=== Begin Enclosure ===
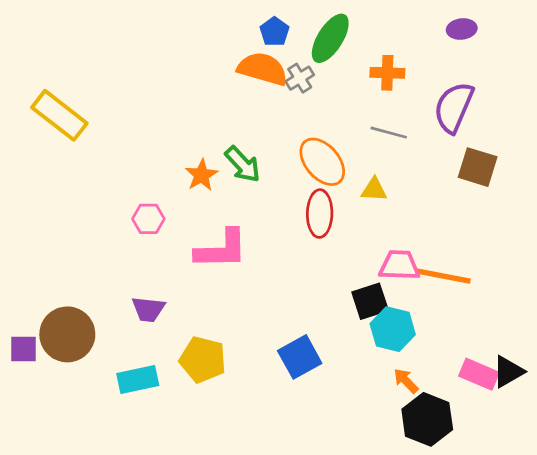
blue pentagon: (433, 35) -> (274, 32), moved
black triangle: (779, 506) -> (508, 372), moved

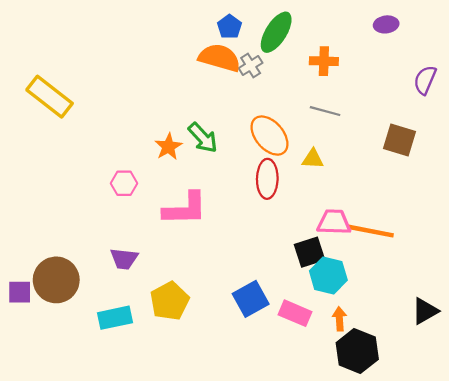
purple semicircle: (454, 107) -> (425, 80), moved, size x0.7
yellow pentagon: (203, 360) -> (170, 301), turned 30
pink rectangle: (479, 374) -> (295, 313), moved
orange arrow: (406, 381) -> (339, 319), turned 40

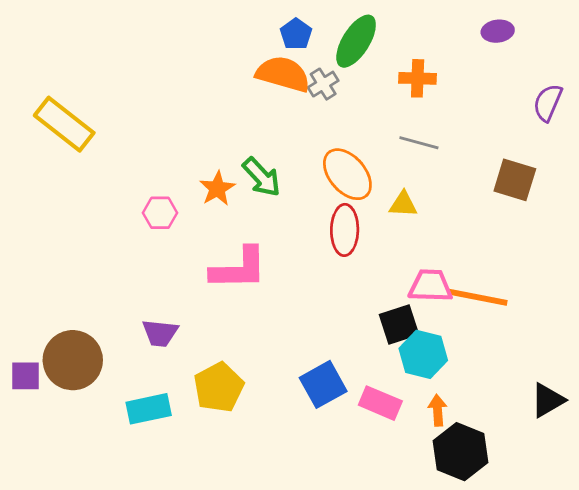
pink hexagon: (124, 183) -> (160, 213), moved

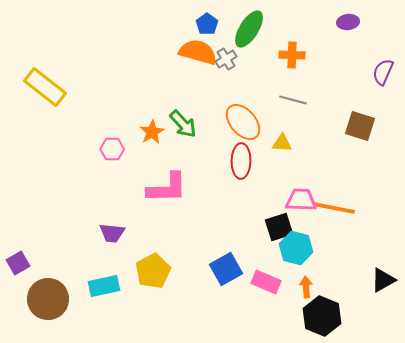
brown circle: (73, 360) -> (48, 299), moved
purple square: (26, 376) -> (18, 263), turned -30

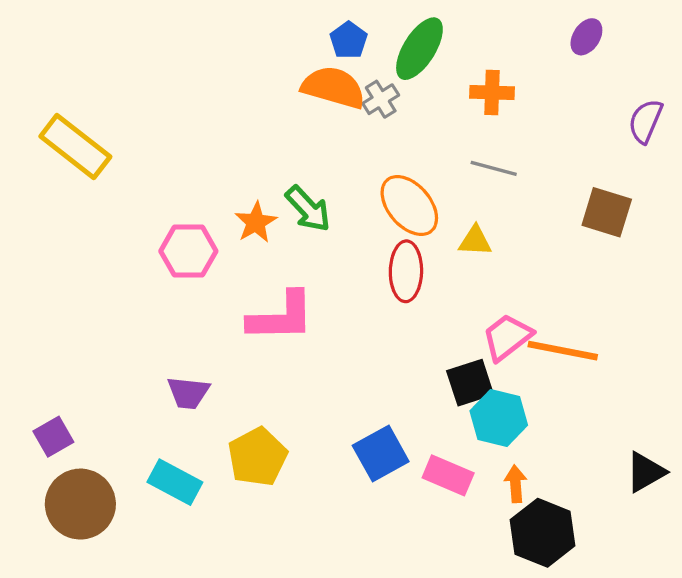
purple ellipse: (348, 22) -> (586, 37), turned -50
pink hexagon: (112, 149) -> (188, 251), size x1.4
pink trapezoid: (301, 200) -> (507, 337), turned -40
purple square: (18, 263) -> (53, 437), moved
cyan rectangle: (104, 286) -> (175, 482), turned 40

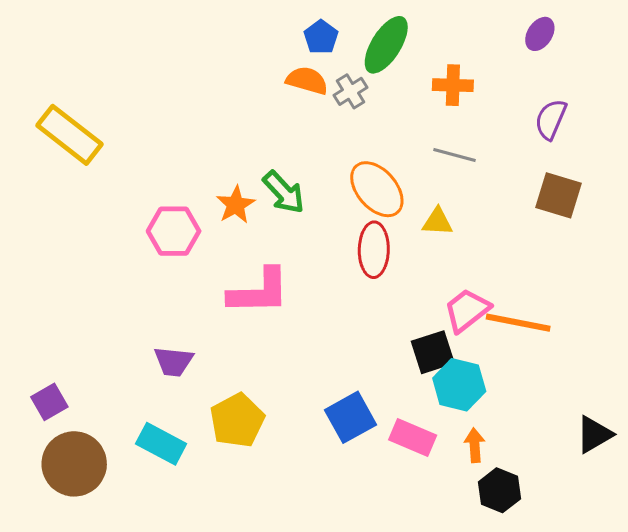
orange semicircle: (333, 87) -> (307, 81), size x0.7
purple semicircle: (645, 121) -> (551, 119), moved
black hexagon: (543, 533) -> (499, 490), size x0.7

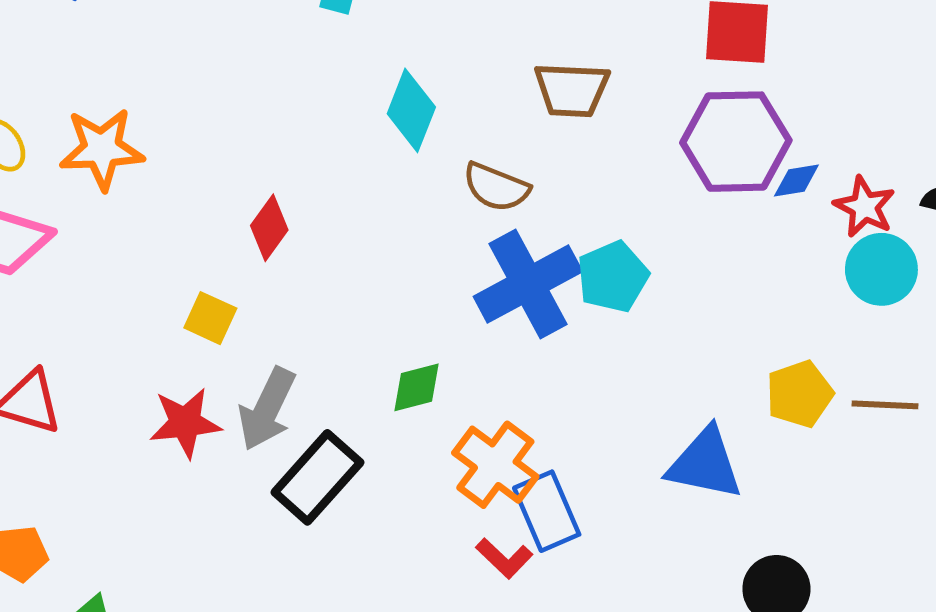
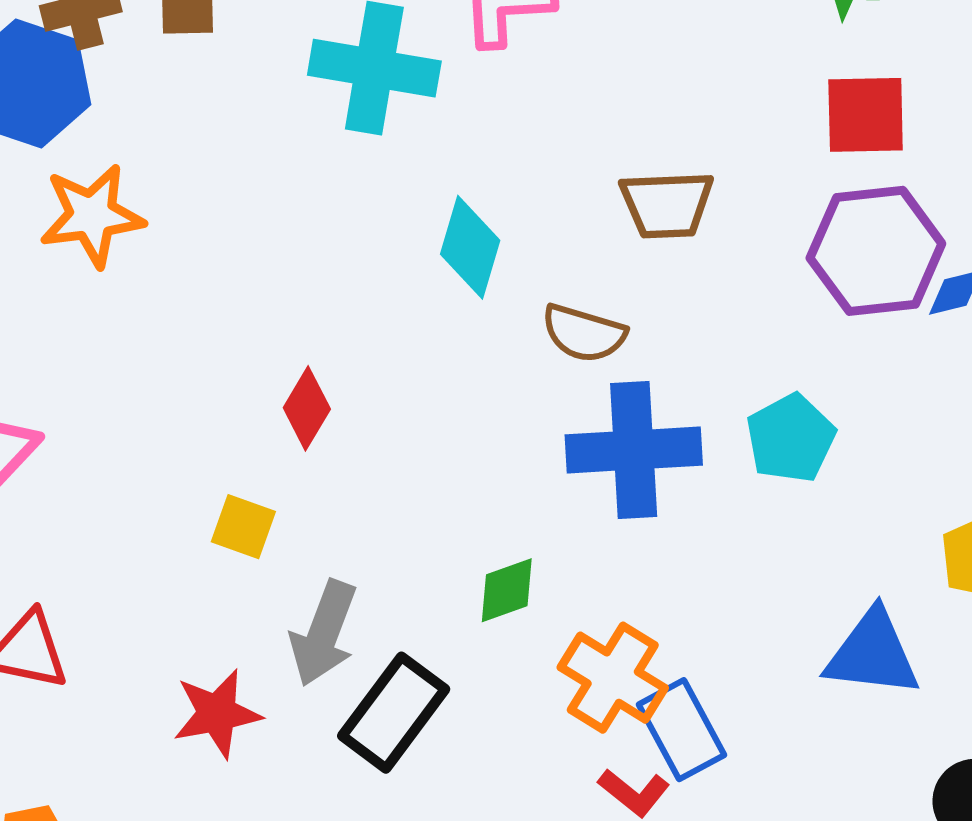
orange star: (102, 149) -> (92, 216), moved
cyan pentagon: (613, 277) -> (791, 438), moved
blue cross: (528, 284) -> (634, 450), turned 30
red star: (185, 423) -> (217, 713), moved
=== End Enclosure ===
After locating the line containing "black triangle: (779, 506)" in the entries above, repeat only it and each later line through the end, exactly, without any pictures.

black triangle: (779, 506) -> (508, 372), moved

purple semicircle: (454, 107) -> (425, 80), moved, size x0.7
yellow pentagon: (203, 360) -> (170, 301), turned 30
pink rectangle: (479, 374) -> (295, 313), moved
orange arrow: (406, 381) -> (339, 319), turned 40

pink hexagon: (124, 183) -> (160, 213), moved

brown circle: (73, 360) -> (48, 299), moved
purple square: (26, 376) -> (18, 263), turned -30

purple ellipse: (348, 22) -> (586, 37), turned -50
pink hexagon: (112, 149) -> (188, 251), size x1.4
pink trapezoid: (301, 200) -> (507, 337), turned -40
purple square: (18, 263) -> (53, 437), moved
cyan rectangle: (104, 286) -> (175, 482), turned 40

orange semicircle: (333, 87) -> (307, 81), size x0.7
purple semicircle: (645, 121) -> (551, 119), moved
black hexagon: (543, 533) -> (499, 490), size x0.7

orange star: (102, 149) -> (92, 216), moved
cyan pentagon: (613, 277) -> (791, 438), moved
blue cross: (528, 284) -> (634, 450), turned 30
red star: (185, 423) -> (217, 713), moved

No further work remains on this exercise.